== What the exercise asks ==
Every line of the entries below that mentions "none" is to be copied out.

== Extracted data ==
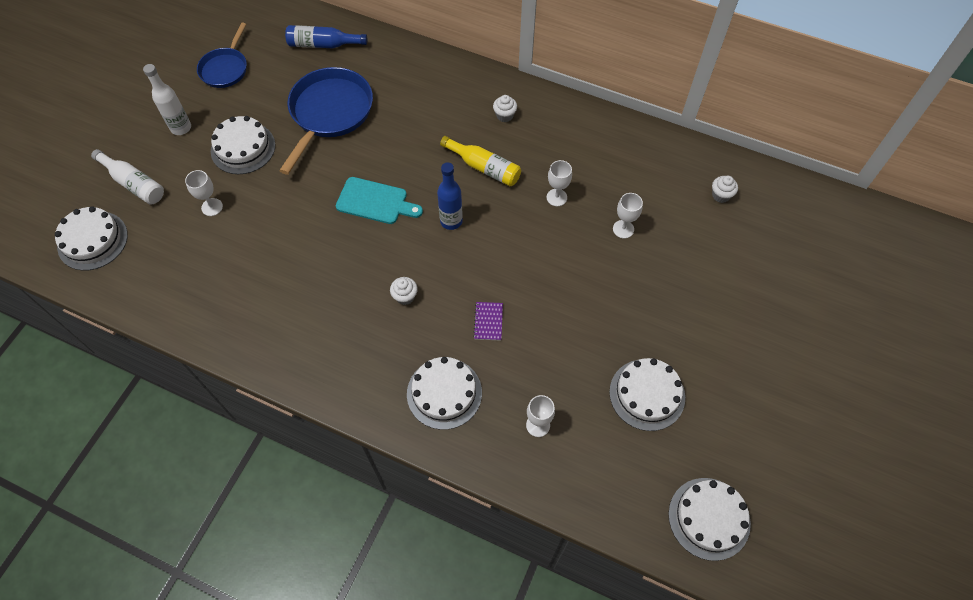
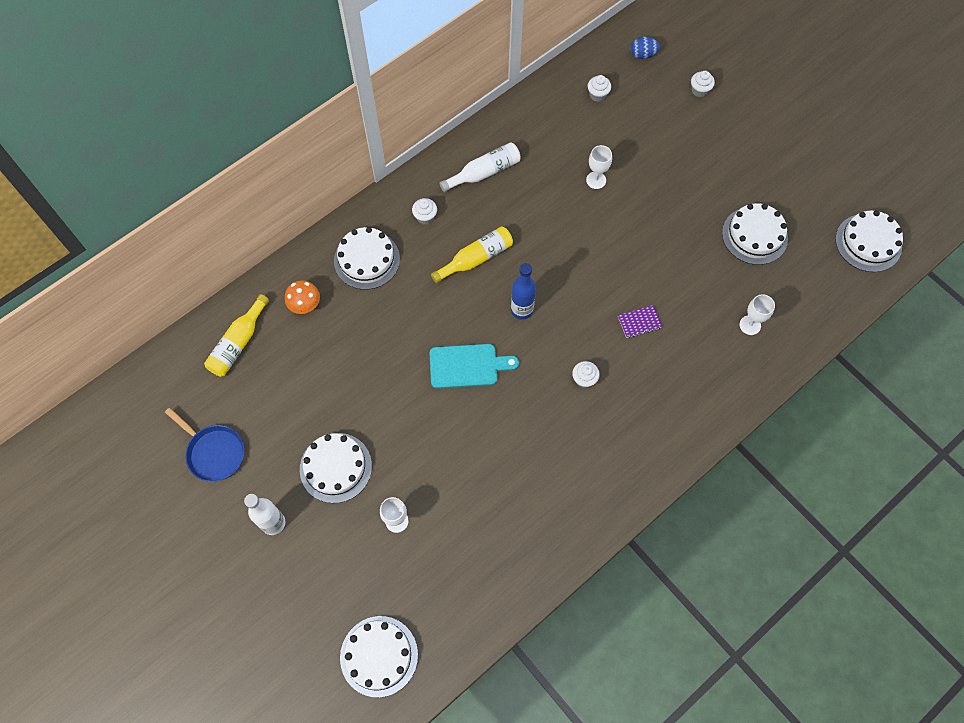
camera: 65 degrees left, 5 degrees up
(134, 183) = (324, 593): white bottle -> white bottle (484, 172)
(323, 44) = (238, 343): blue bottle -> yellow bottle
(329, 113) = (336, 369): blue pan -> none
(375, 202) = (467, 366): turquoise cutting board -> turquoise cutting board turned 45 degrees clockwise
(376, 71) = (305, 306): none -> orange mushroom
(444, 393) = (692, 384): white cake -> white cake (367, 260)
(488, 321) = (639, 322): purple notebook -> purple notebook turned 45 degrees counterclockwise
(556, 197) = (538, 215): white goblet -> none
(790, 282) = (699, 90): none -> white cupcake
(796, 216) = (642, 55): none -> blue egg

== Answer section ==
(329, 113) = (336, 369): blue pan -> none
(376, 71) = (305, 306): none -> orange mushroom
(556, 197) = (538, 215): white goblet -> none
(790, 282) = (699, 90): none -> white cupcake
(796, 216) = (642, 55): none -> blue egg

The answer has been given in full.